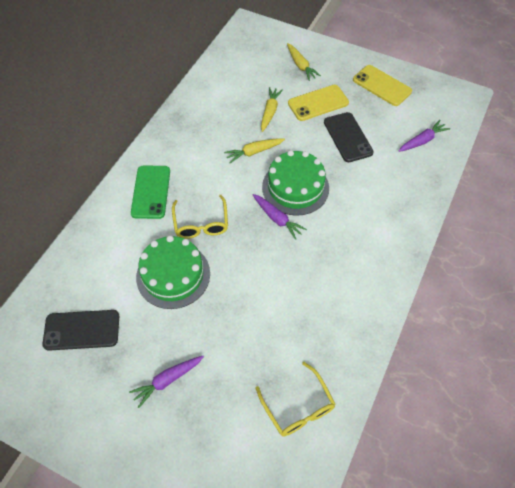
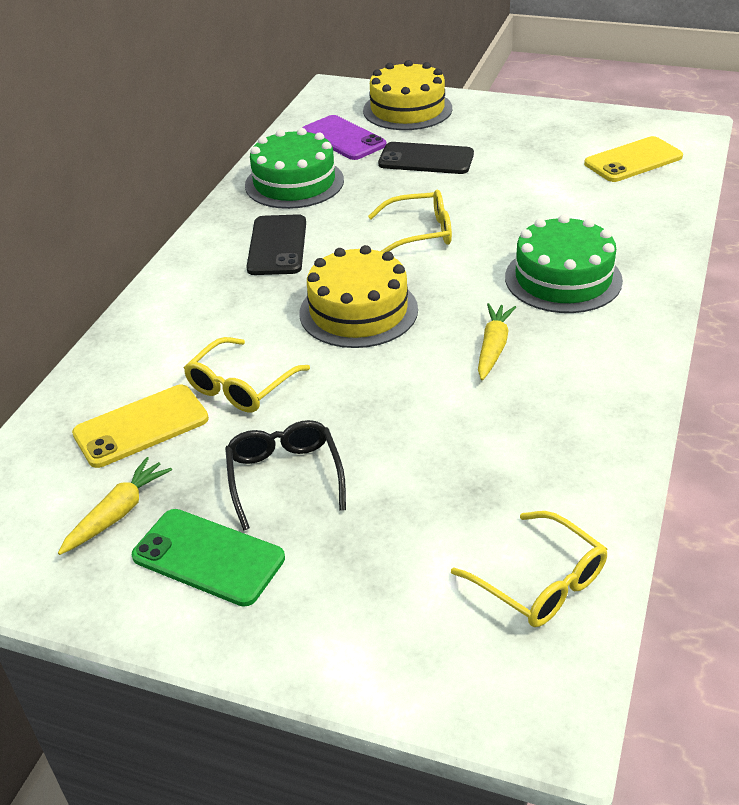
black glasses: 0 -> 1
purple carrot: 3 -> 0
purple phone: 0 -> 1
yellow cake: 0 -> 2
yellow carrot: 3 -> 2
yellow glasses: 2 -> 3

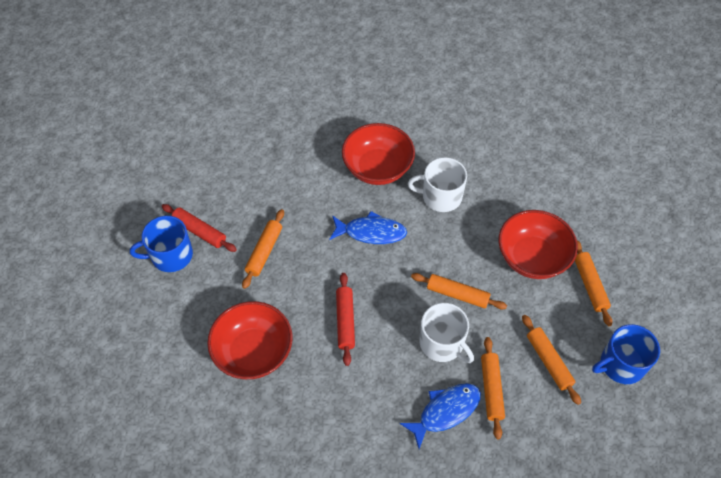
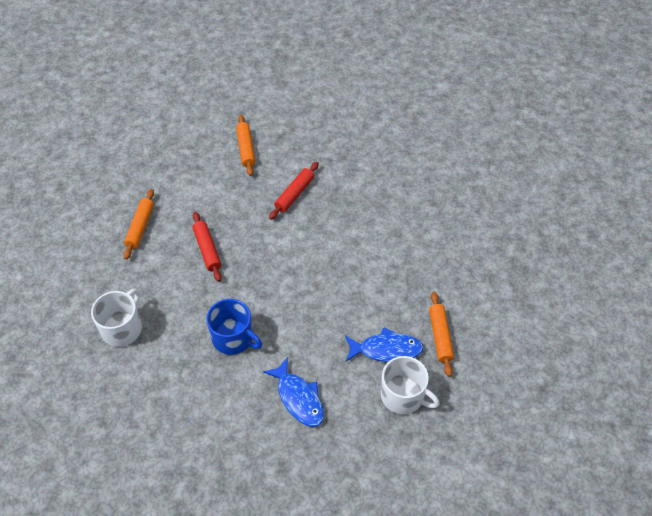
blue mug: 2 -> 1
orange rolling pin: 5 -> 3
red bowl: 3 -> 0

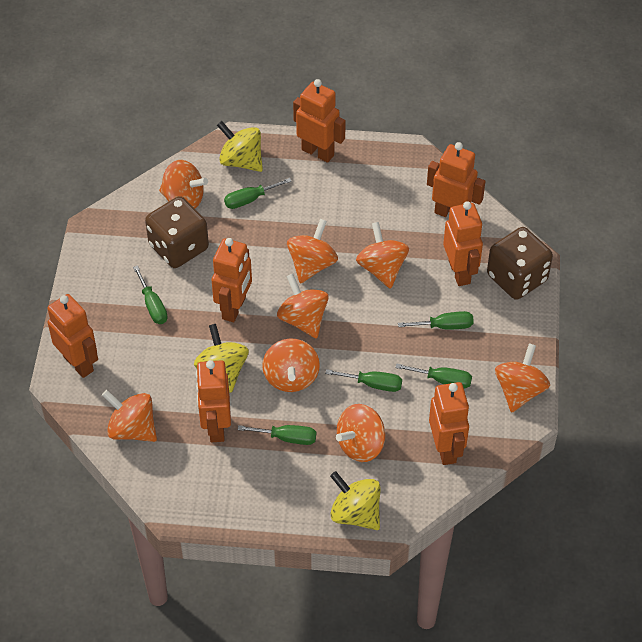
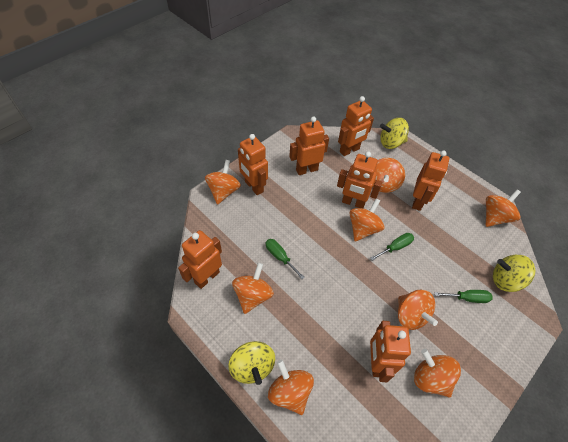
brown dice: 2 -> 0
green screwdriver: 6 -> 3

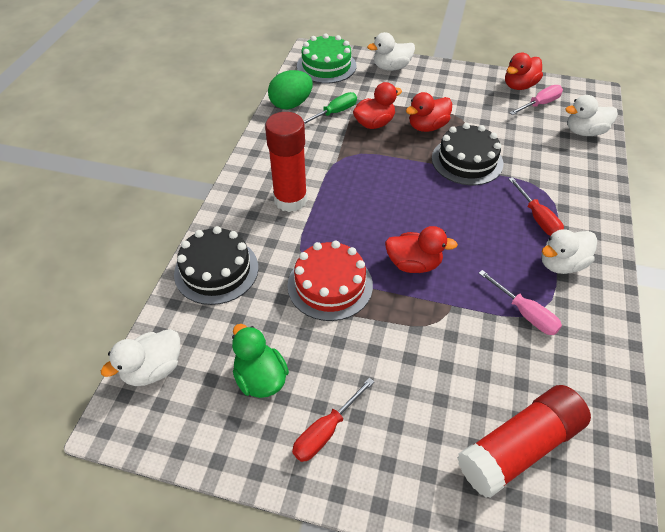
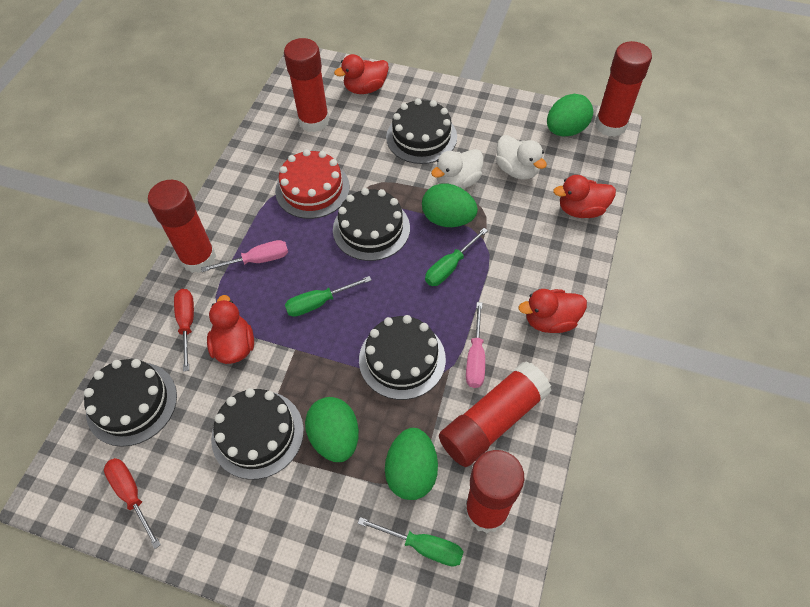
black cake: 2 -> 5
green cake: 1 -> 0
green duck: 1 -> 0
green egg: 1 -> 4
green screwdriver: 1 -> 3
red glue stick: 2 -> 5
white duck: 4 -> 2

====

Work item → In the records above, find the line that contains "purple carrot: 3 -> 0". Print it and every later line exactly, omitting the pictures.

Exercise output →
purple carrot: 3 -> 0
purple phone: 0 -> 1
yellow cake: 0 -> 2
yellow carrot: 3 -> 2
yellow glasses: 2 -> 3

blue mug: 2 -> 1
orange rolling pin: 5 -> 3
red bowl: 3 -> 0

brown dice: 2 -> 0
green screwdriver: 6 -> 3

black cake: 2 -> 5
green cake: 1 -> 0
green duck: 1 -> 0
green egg: 1 -> 4
green screwdriver: 1 -> 3
red glue stick: 2 -> 5
white duck: 4 -> 2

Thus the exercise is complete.